» Task directions
The entries below contain pictures, which are to be left out; write out exactly, and only, the lines from the line with "(297, 578) = (480, 460): none" up to and including the line with "(189, 258) = (435, 282): pink".

Segment Start: Data for the task

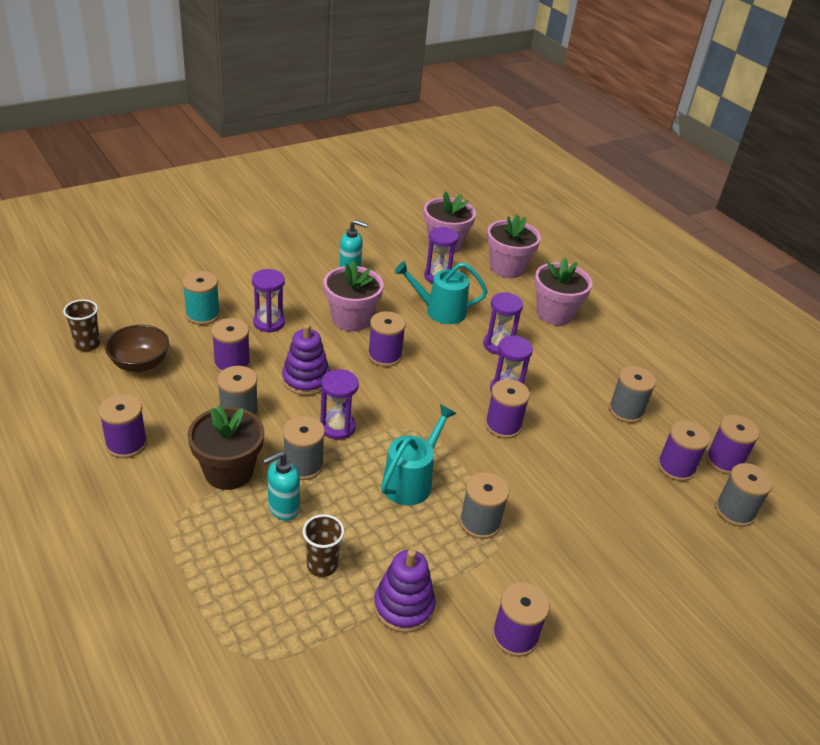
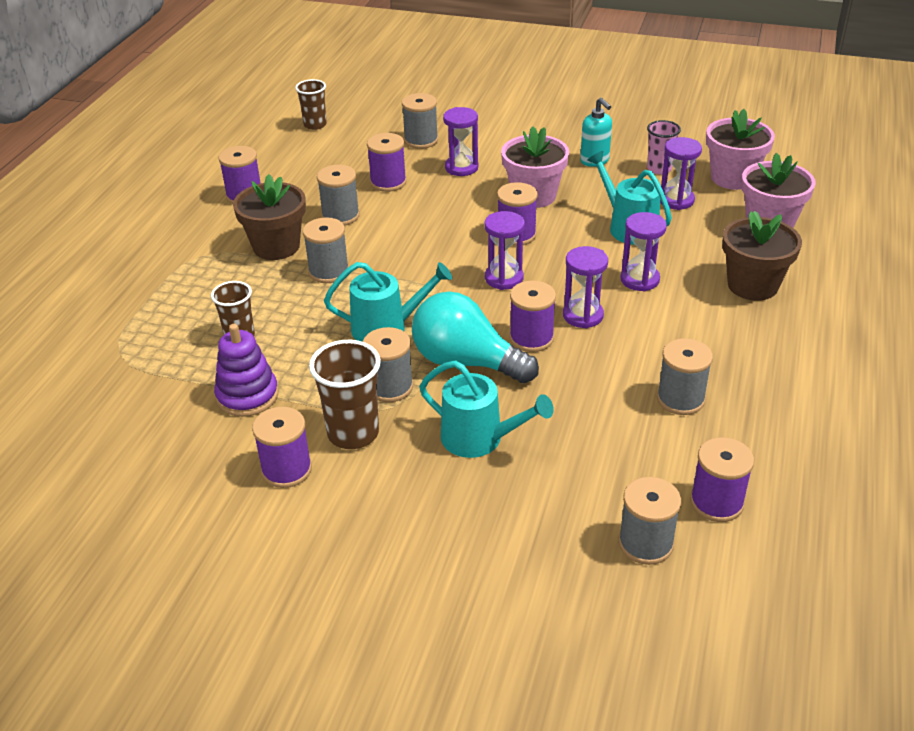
camera: 55 degrees right, 0 degrees up
(140, 364) = (328, 152): brown bowl -> none
(203, 315) = (421, 140): turquoise spool -> grey spool
(283, 508) = (272, 288): turquoise soap dispenser -> none
(306, 380) = (424, 219): purple stacking toy -> none
(337, 427) = (394, 262): purple hourglass -> purple hourglass (504, 278)
(396, 258) = (659, 169): none -> pink cup
(494, 469) = (466, 362): none -> turquoise light bulb
(511, 574) = (353, 433): none -> brown cup
(554, 314) = (752, 285): pink flower pot -> brown flower pot
(579, 516) = (480, 439): none -> turquoise watering can
(676, 467) = (648, 471): purple spool -> none

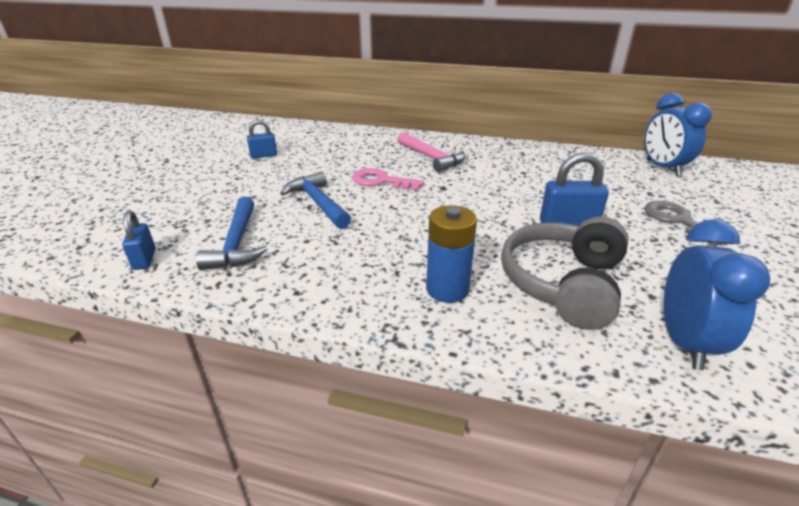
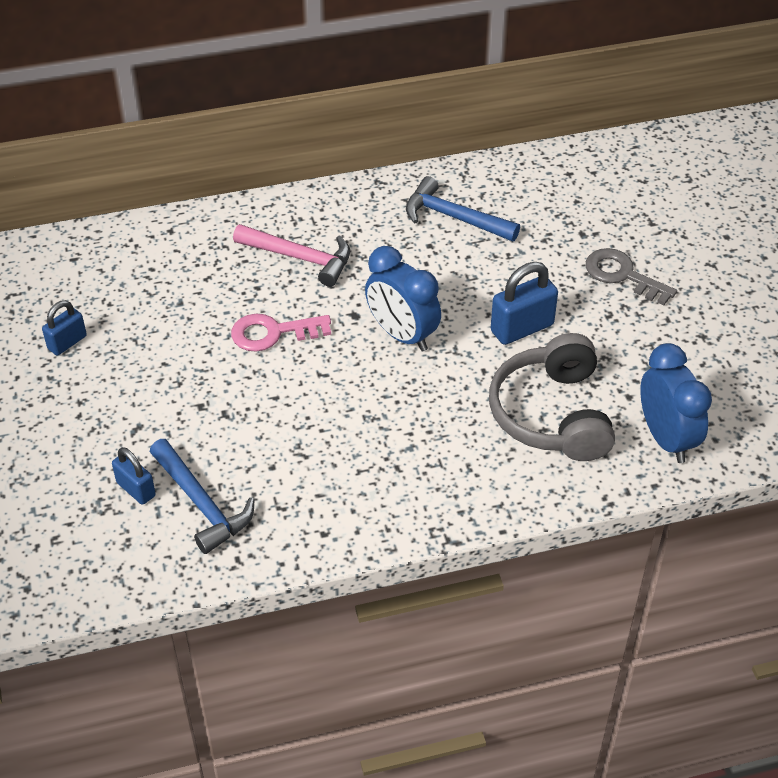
camera: 30 degrees left, 15 degrees up
(144, 259) = (126, 569): blue padlock -> blue padlock (136, 489)
(318, 203) = (230, 404): blue hammer -> blue hammer (454, 217)
(447, 289) = (457, 467): blue battery -> none
(662, 168) = (581, 174): blue clock -> blue clock (402, 335)

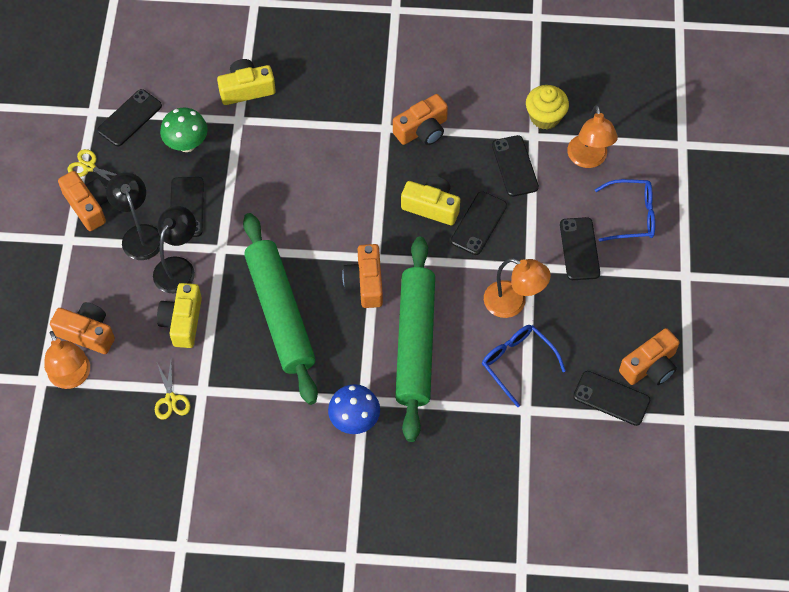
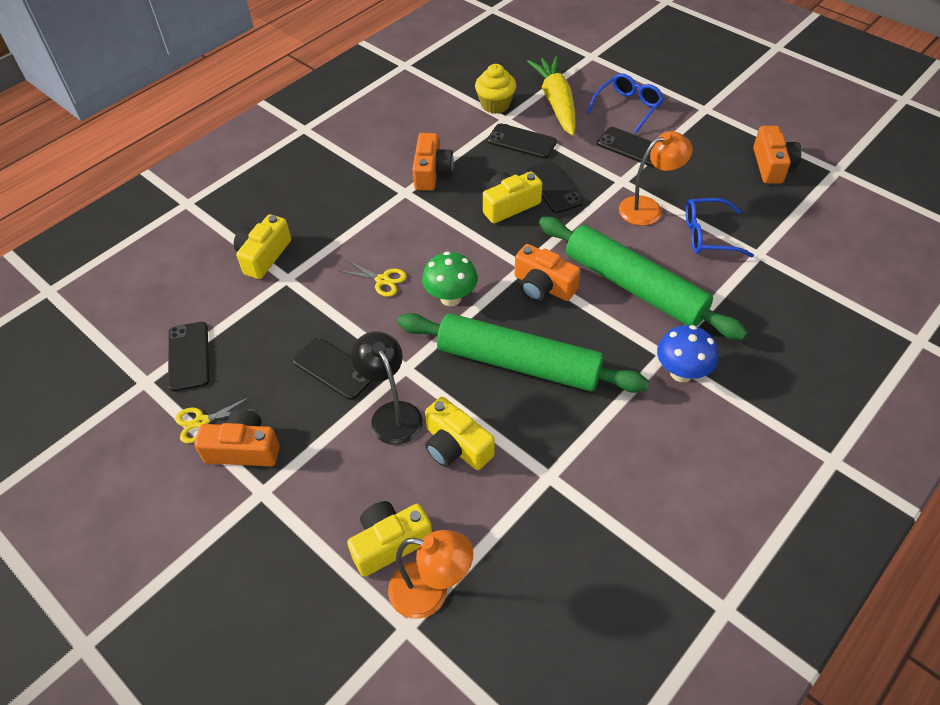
camera: 50 degrees left, 10 degrees down
(87, 333) = (390, 543): orange camera -> yellow camera
(140, 234) = (323, 424): black lamp -> none
(171, 399) = (537, 511): yellow scissors -> yellow scissors (382, 280)
(187, 144) = (268, 329): green mushroom -> green mushroom (450, 298)
(588, 159) = (556, 103): orange lamp -> yellow carrot
(611, 398) = (785, 200): black phone -> none

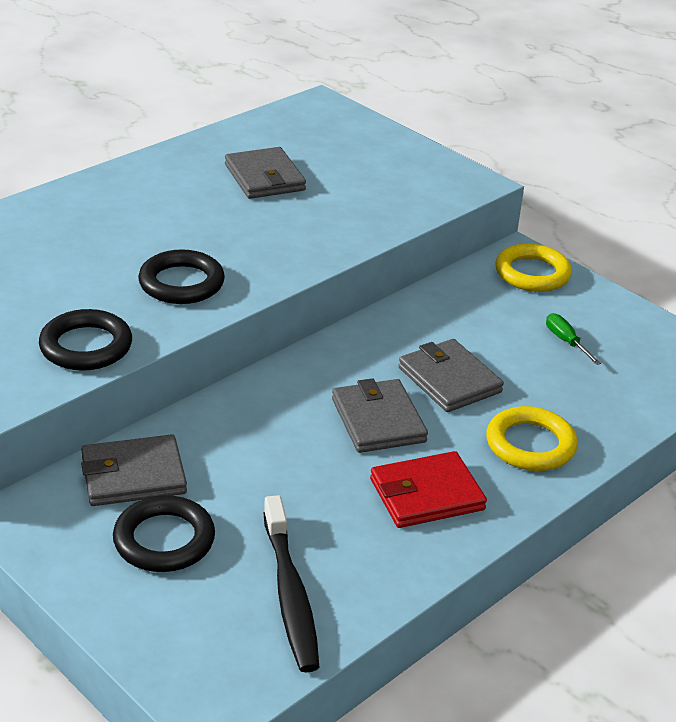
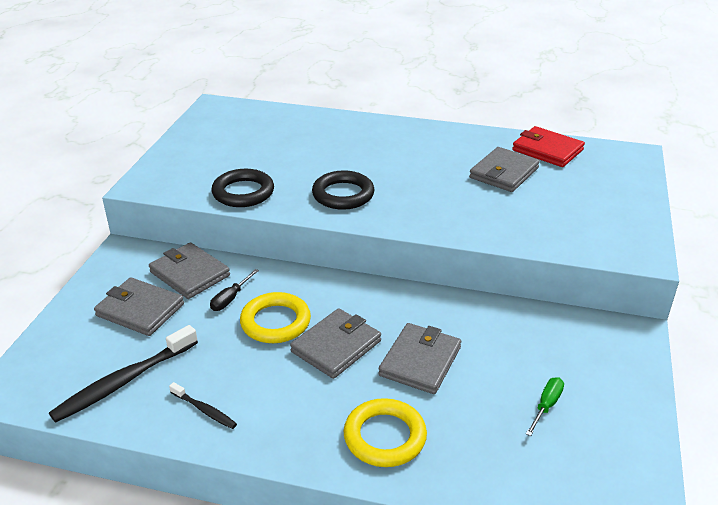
camera: 60 degrees right, 0 degrees up
(164, 540) = (140, 310): black ring -> grey wallet
(220, 461) = (230, 299): none -> black screwdriver
(394, 547) = (204, 410): none -> black toothbrush
(426, 494) = (274, 403): red wallet -> red wallet (547, 150)
(532, 273) = (617, 350): yellow ring -> yellow ring (275, 322)

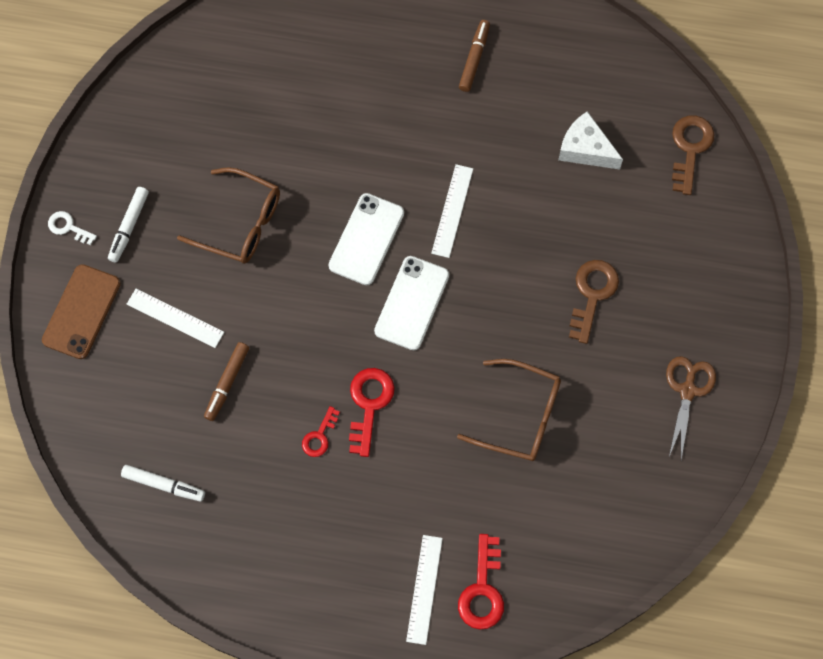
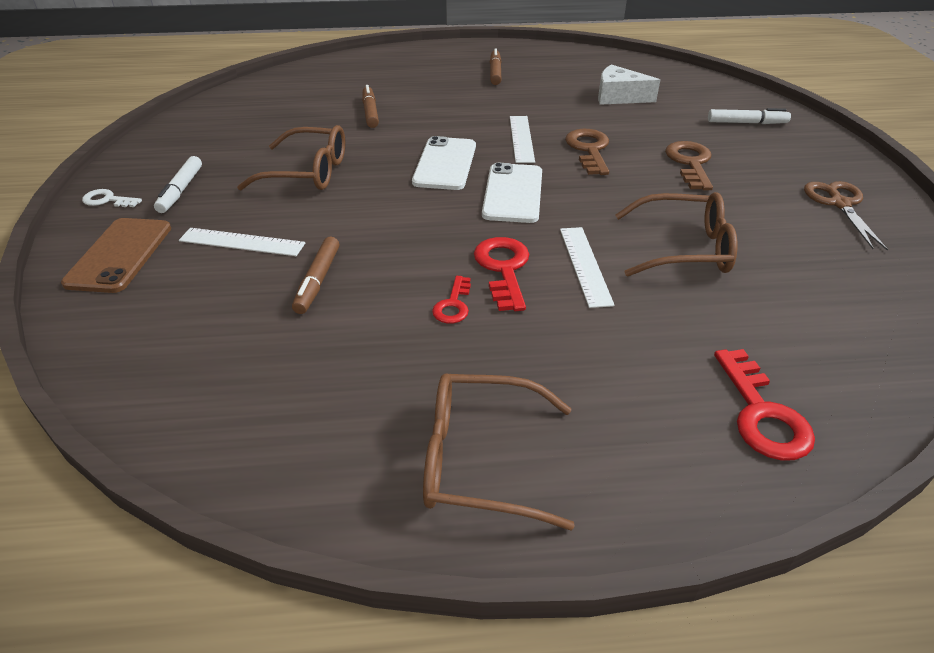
camera: 15 degrees left, 30 degrees down
(164, 485) = (242, 391): white marker -> white marker (747, 123)
(297, 578) = (480, 460): none -> brown glasses
(318, 120) = (370, 112): none -> brown marker
(424, 589) = (679, 431): white ruler -> white ruler (585, 265)
(690, 149) = (705, 87): brown key -> brown key (589, 150)

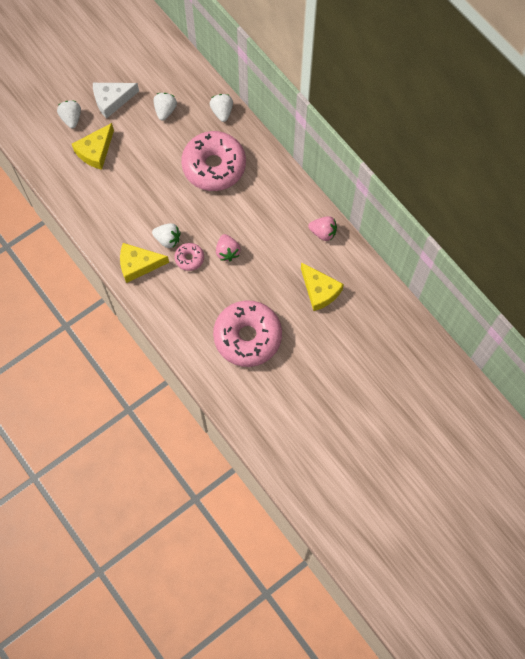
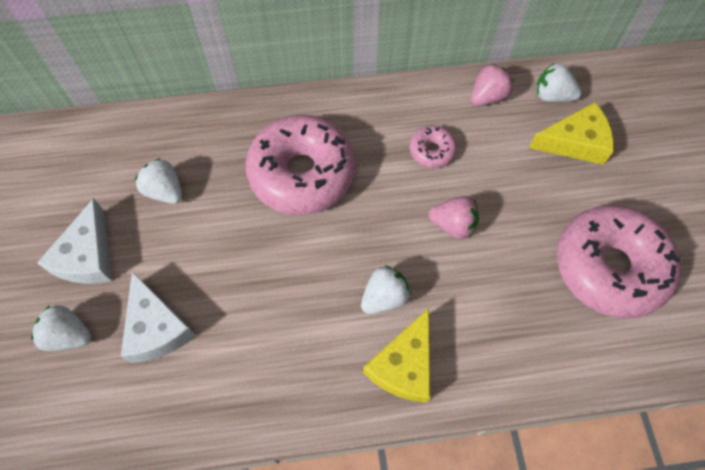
camera: 60 degrees left, 5 degrees down
(95, 151) = (156, 328): yellow cheese -> white cheese
(189, 258) = (435, 282): pink donut -> pink donut (432, 151)
(222, 112) = (223, 122): white strawberry -> white strawberry (552, 96)

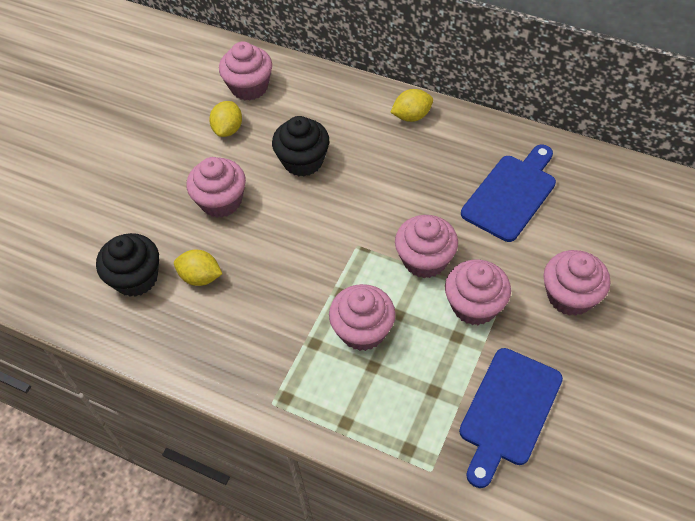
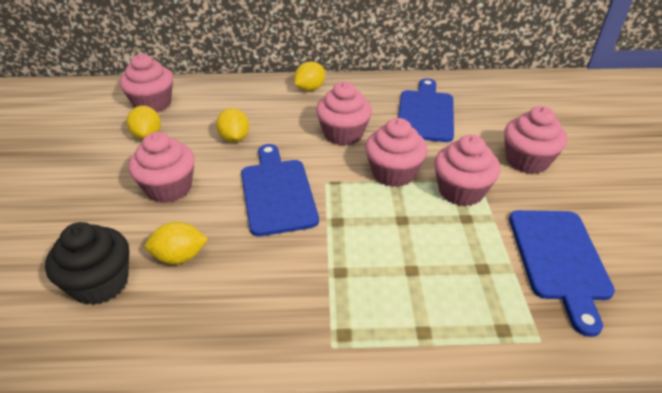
camera: 30 degrees left, 15 degrees down
(303, 161) = (234, 138): black cupcake -> yellow lemon
(308, 241) = (277, 192): none -> blue cutting board
(362, 330) = (379, 244): pink cupcake -> pink cupcake (343, 134)

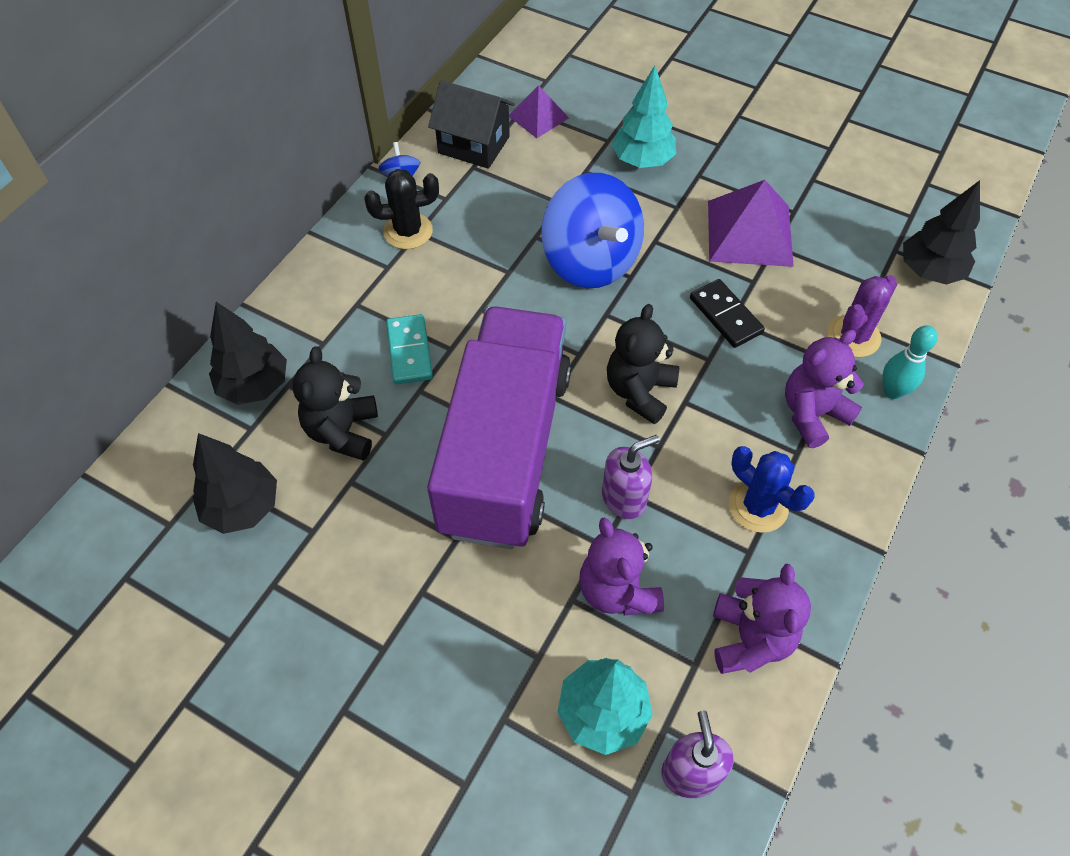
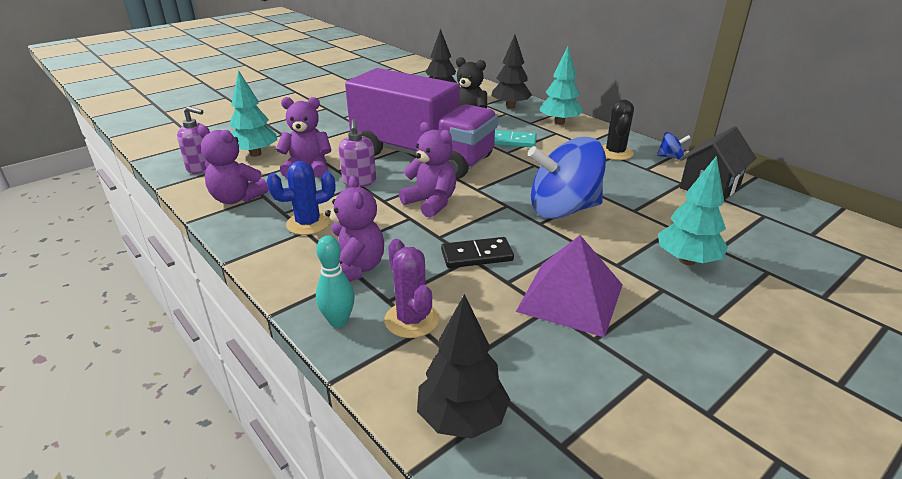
camera: 110 degrees right, 25 degrees down
(312, 306) = (559, 122): none -> turquoise tree
(538, 117) = (751, 220): purple pyramid -> none
(639, 391) = (431, 203): black teddy bear -> purple teddy bear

Segment End: Data for the task

» Finished task
(297, 578) = (480, 460): none -> brown glasses
(318, 120) = (370, 112): none -> brown marker
(424, 589) = (679, 431): white ruler -> white ruler (585, 265)
(690, 149) = (705, 87): brown key -> brown key (589, 150)

camera: 60 degrees left, 5 degrees down
(95, 151) = (156, 328): yellow cheese -> white cheese
(189, 258) = (435, 282): pink donut -> pink donut (432, 151)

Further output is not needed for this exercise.